- _AIM OF THE EXERCISE_
Please show every line in the entries below that includes the word "slope".

Object state comparisons:
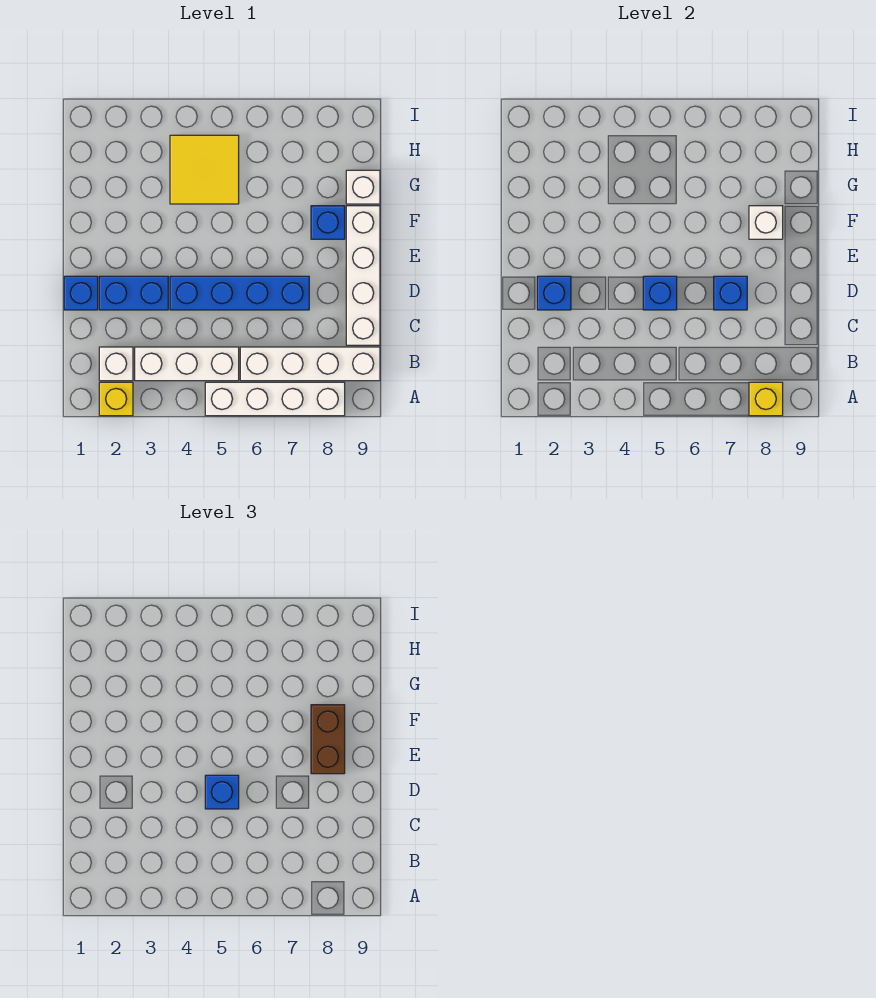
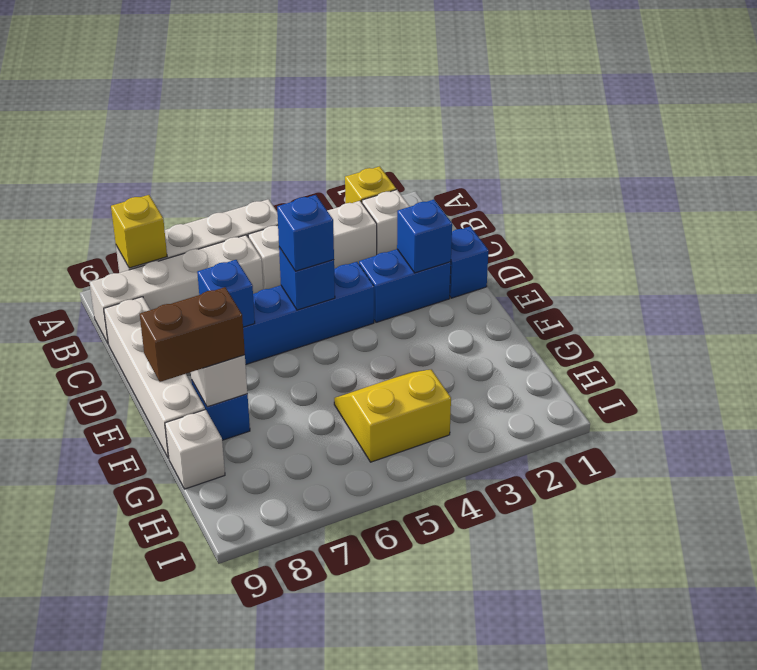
brown brick E8:F8 level 3 -> brown brick F8:F9 level 3
yellow tile G4:H5 level 1 -> yellow slope G4:H5 level 1 top H

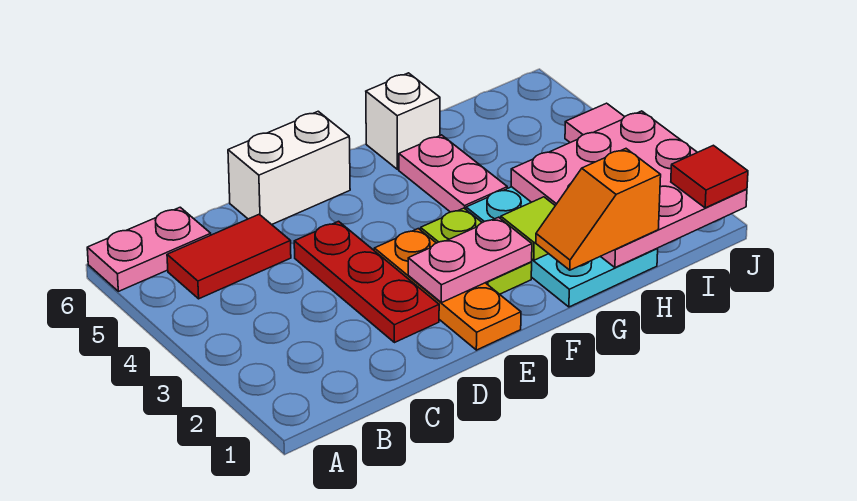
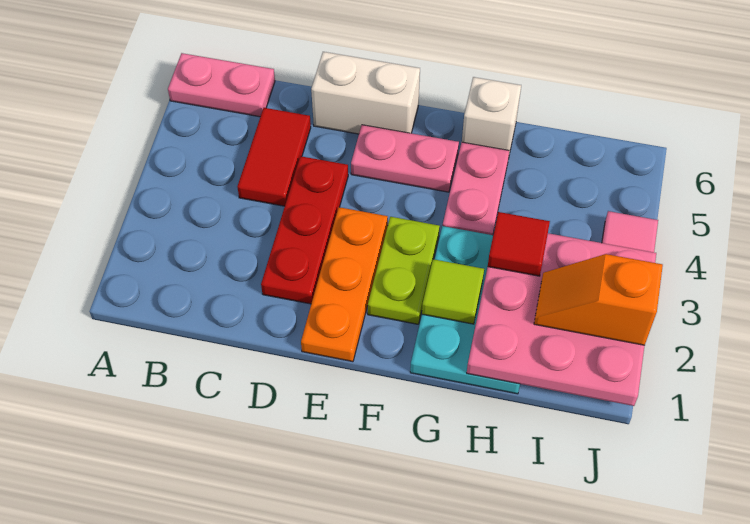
red tile B5:C5 level 1 -> red tile C4:C5 level 1
pink plate E2:F2 level 2 -> pink plate E5:F5 level 1
orange slope G1:H1 level 3 top H -> orange slope I2:J2 level 3 top J
red tile J1 level 3 -> red tile H3 level 3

- _TASK SOLUTION_
yellow tile G4:H5 level 1 -> yellow slope G4:H5 level 1 top H
orange slope G1:H1 level 3 top H -> orange slope I2:J2 level 3 top J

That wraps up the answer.